Problem statement:
In the material below, find the line with "R9: none -> 270k (OUT2, SCL)"; set down that line and every line after it to the end, exactly, without pictures.

Input data:
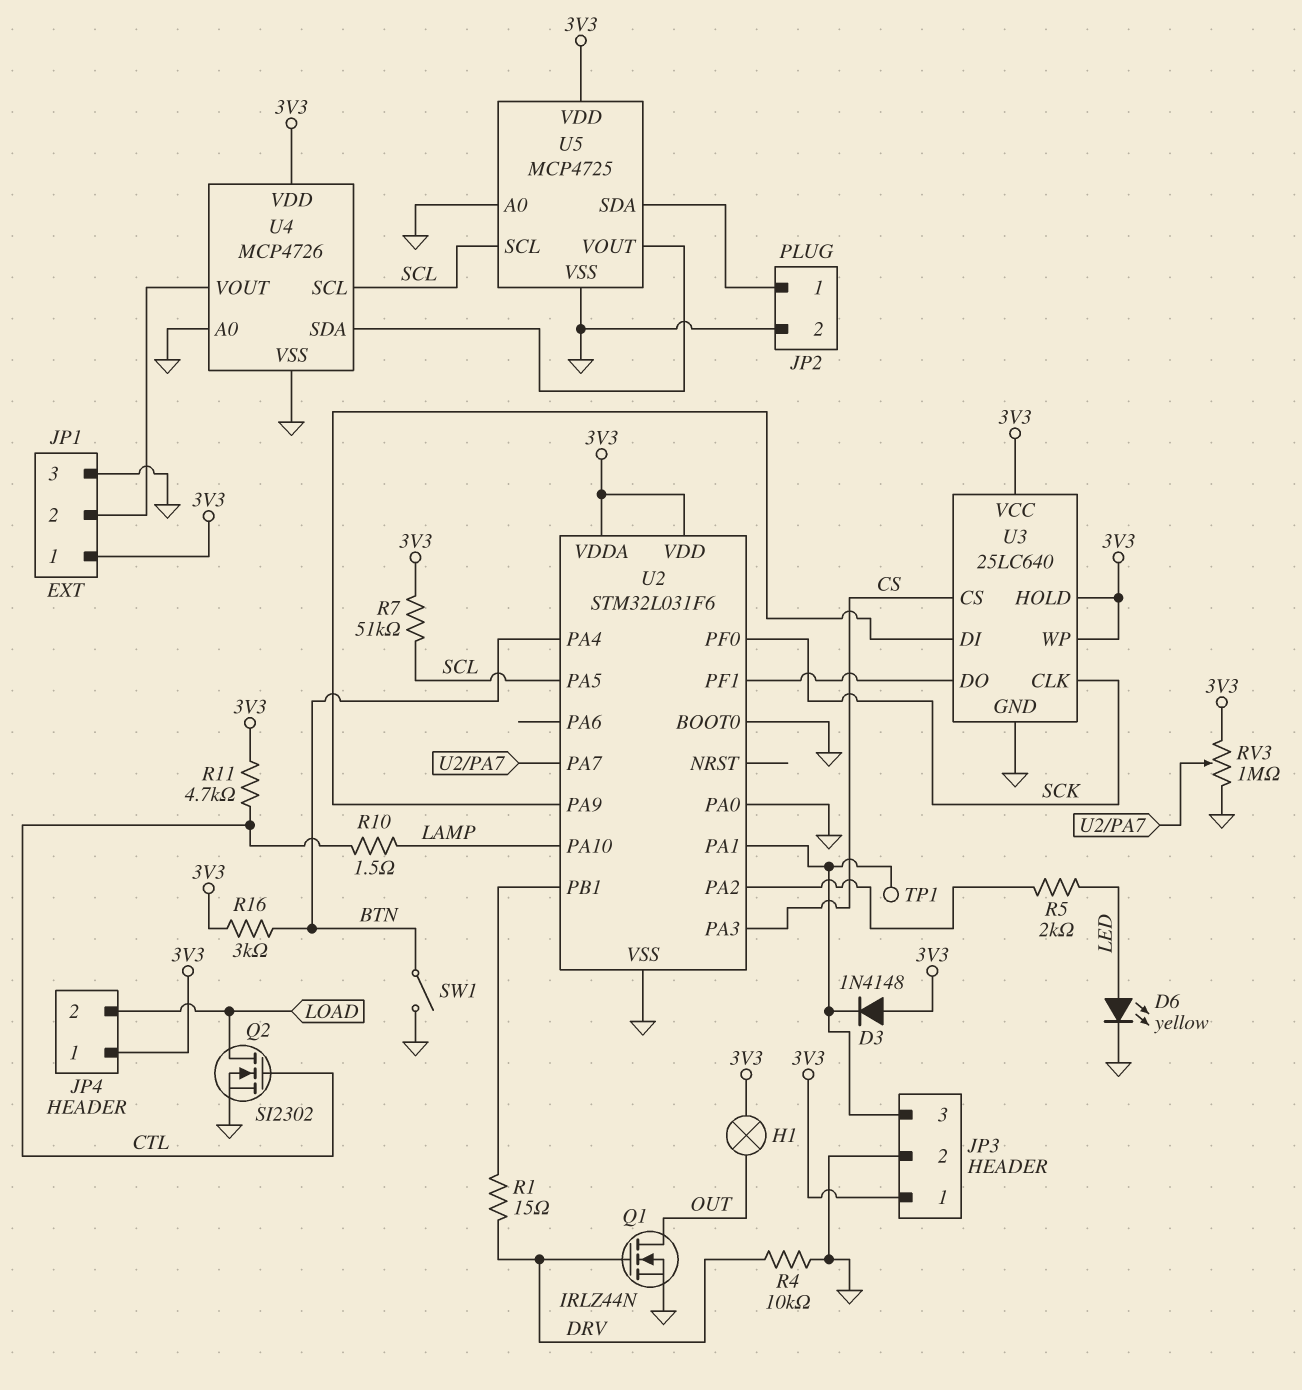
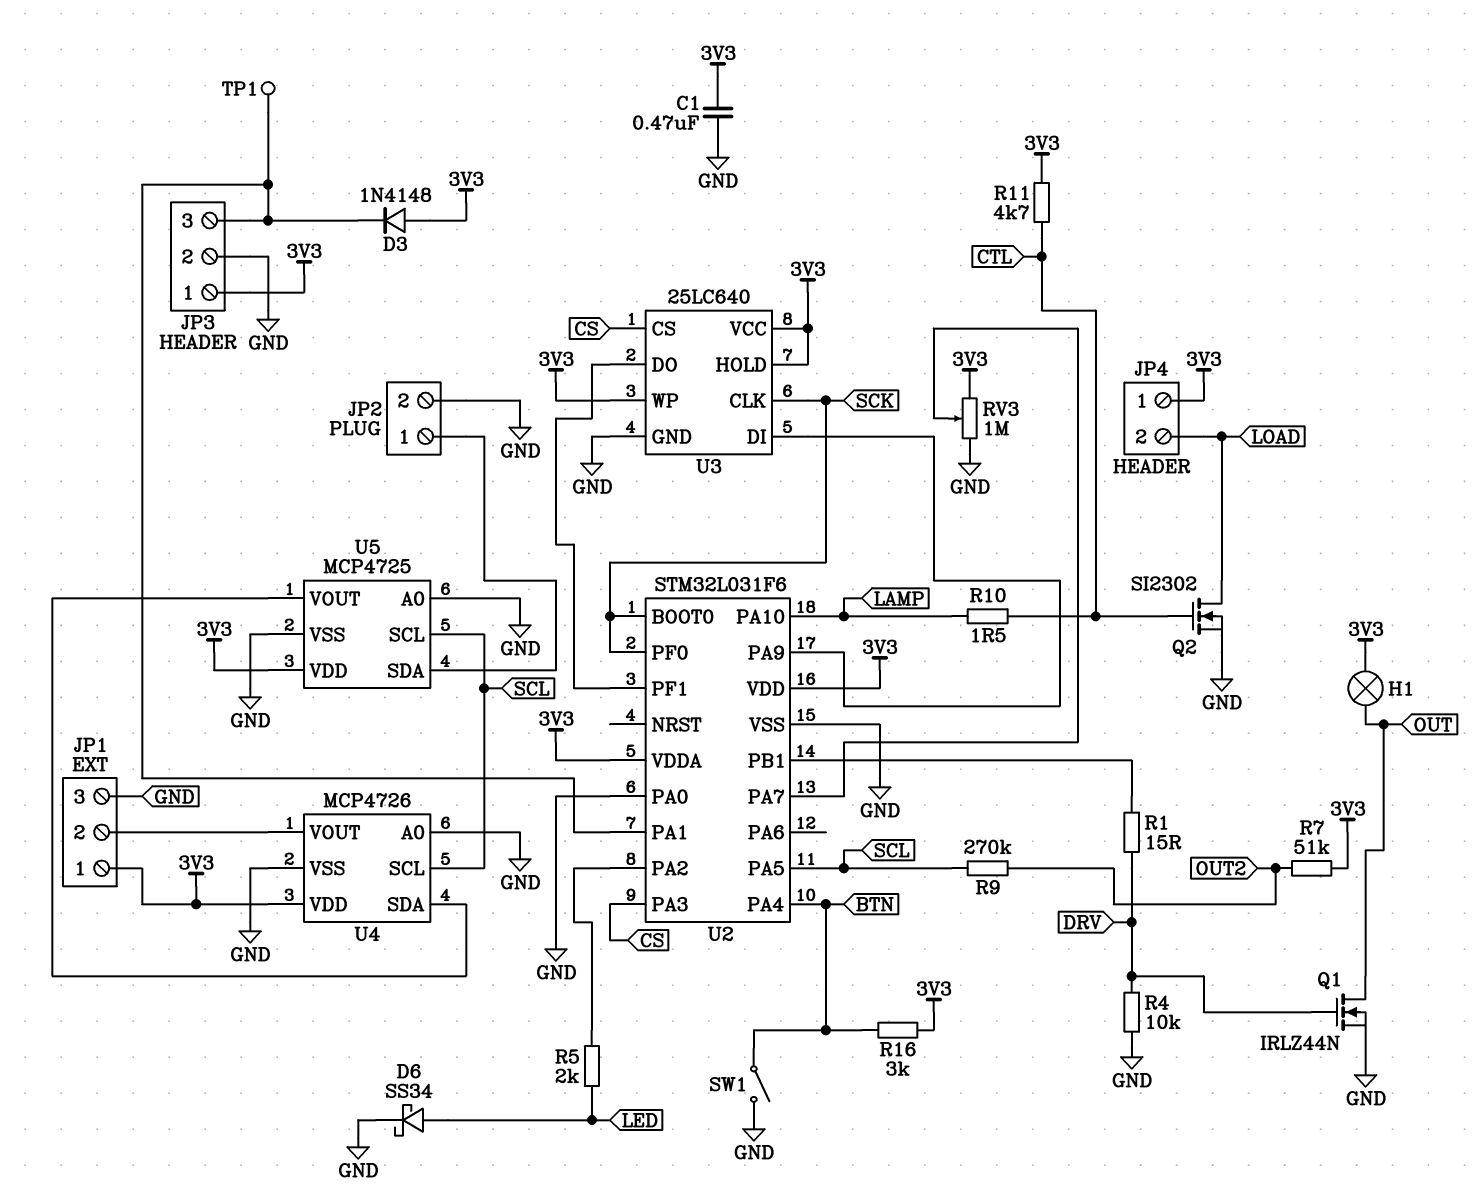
C1: none -> 470nF (3V3, GND)
D6: LED yellow (A LED, K GND) -> schottky SS34 (A LED, K GND)
R7: 51k (3V3, SCL) -> 51k (3V3, OUT2)
R9: none -> 270k (OUT2, SCL)
U2 pin BOOT0: GND -> SCK

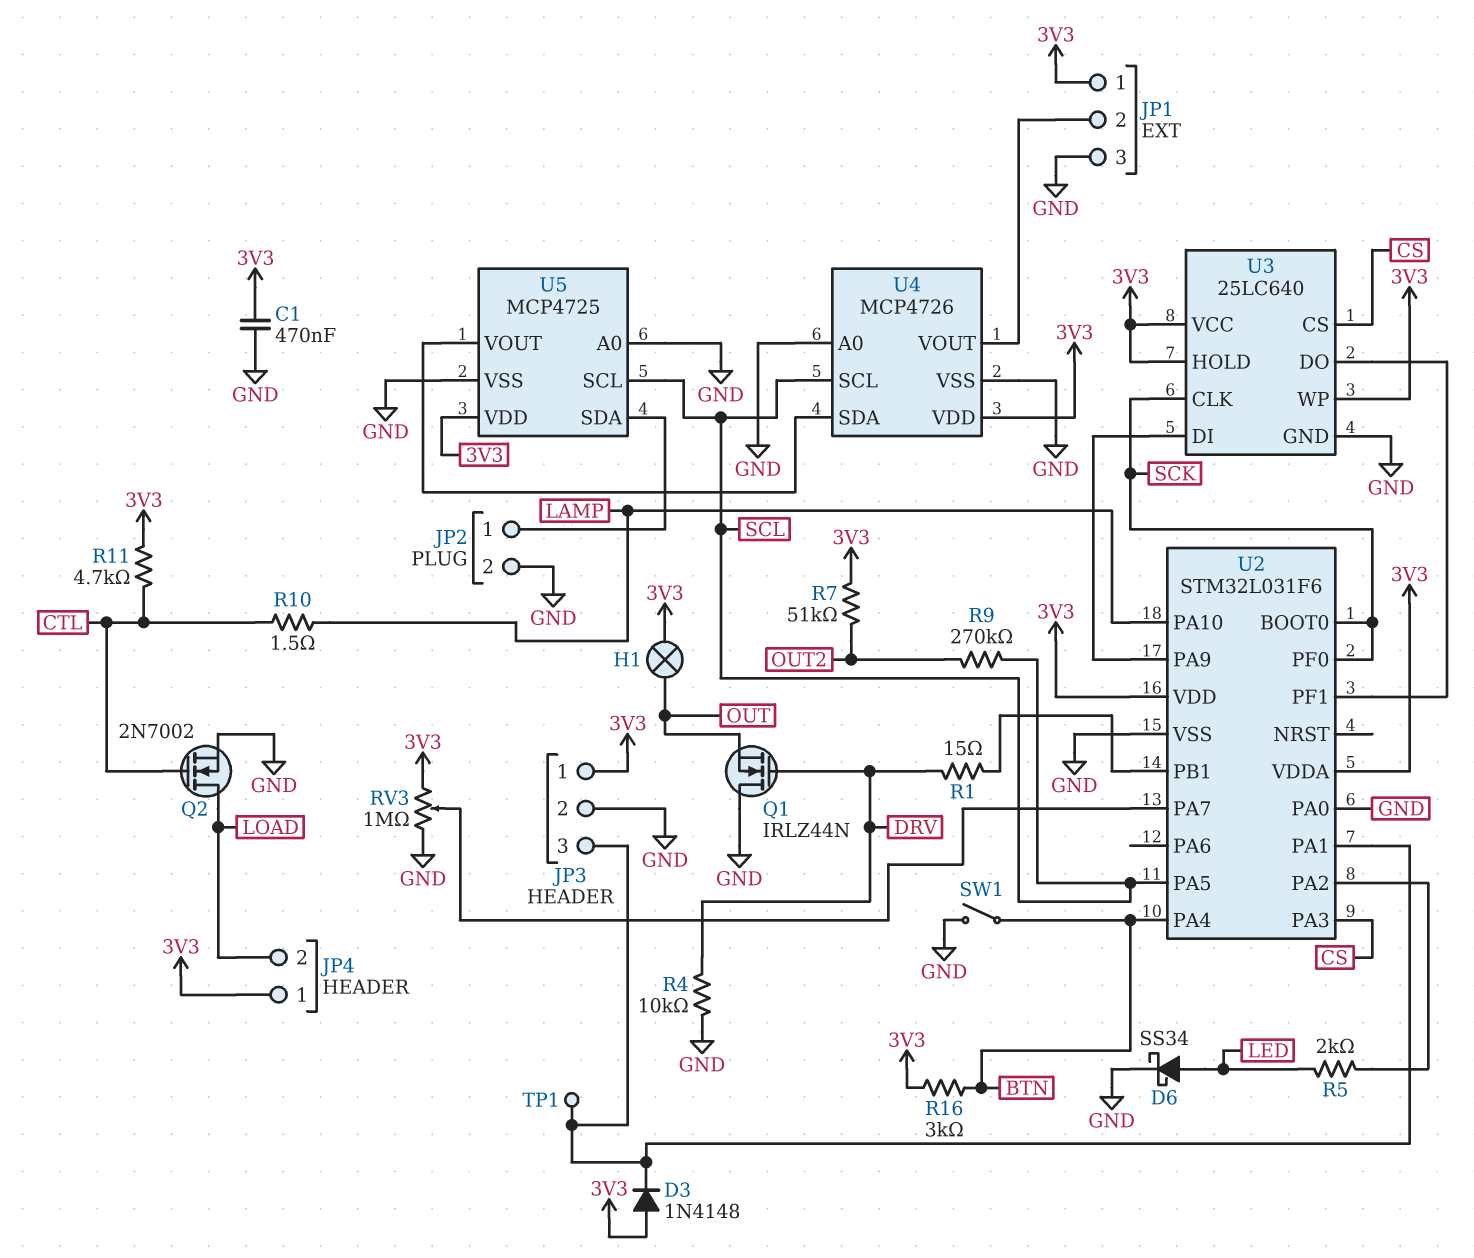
Q1: NMOS IRLZ44N (G DRV, D OUT, S GND) -> NMOS IRLZ44N (G DRV, D GND, S OUT)
Q2: NMOS SI2302 (G CTL, D LOAD, S GND) -> NMOS 2N7002 (G CTL, D LOAD, S GND)

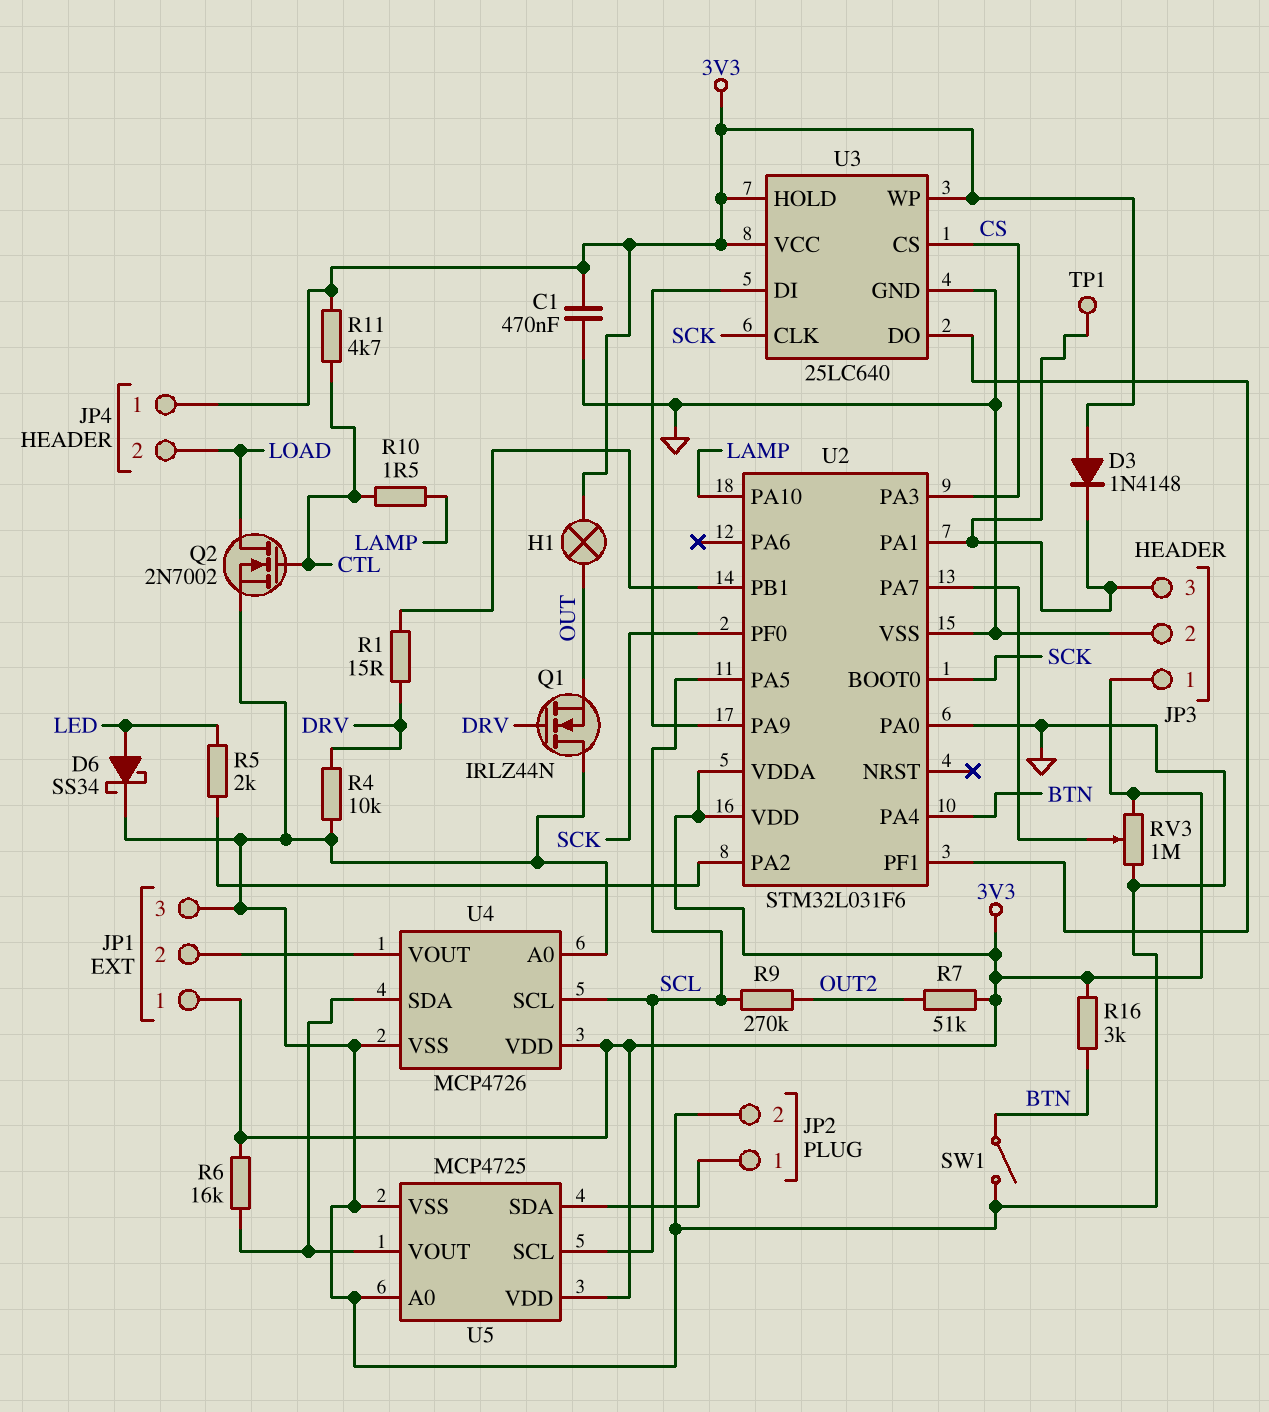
R6: none -> 16k (3V3, U4/SDA)

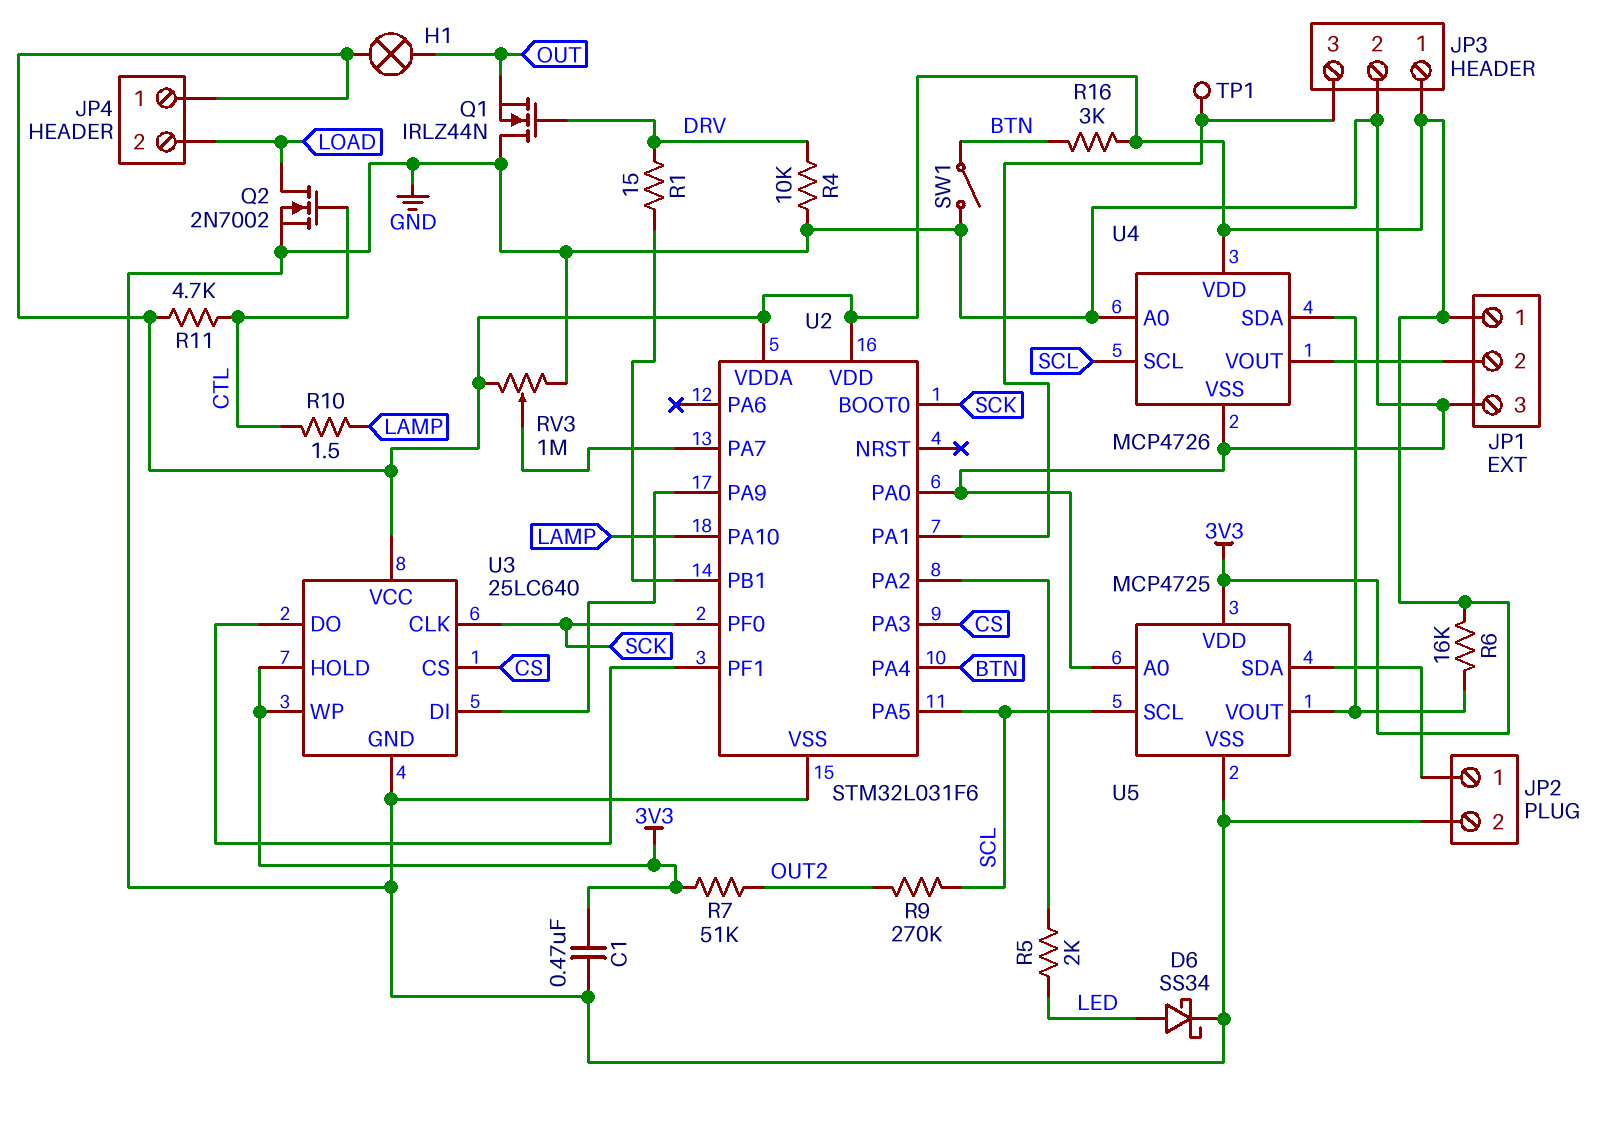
D3: diode 1N4148 (A 3V3, K JP3/3) -> none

Solution to this problem:
R9: none -> 270k (OUT2, SCL)
U2 pin BOOT0: GND -> SCK

Q1: NMOS IRLZ44N (G DRV, D OUT, S GND) -> NMOS IRLZ44N (G DRV, D GND, S OUT)
Q2: NMOS SI2302 (G CTL, D LOAD, S GND) -> NMOS 2N7002 (G CTL, D LOAD, S GND)

R6: none -> 16k (3V3, U4/SDA)

D3: diode 1N4148 (A 3V3, K JP3/3) -> none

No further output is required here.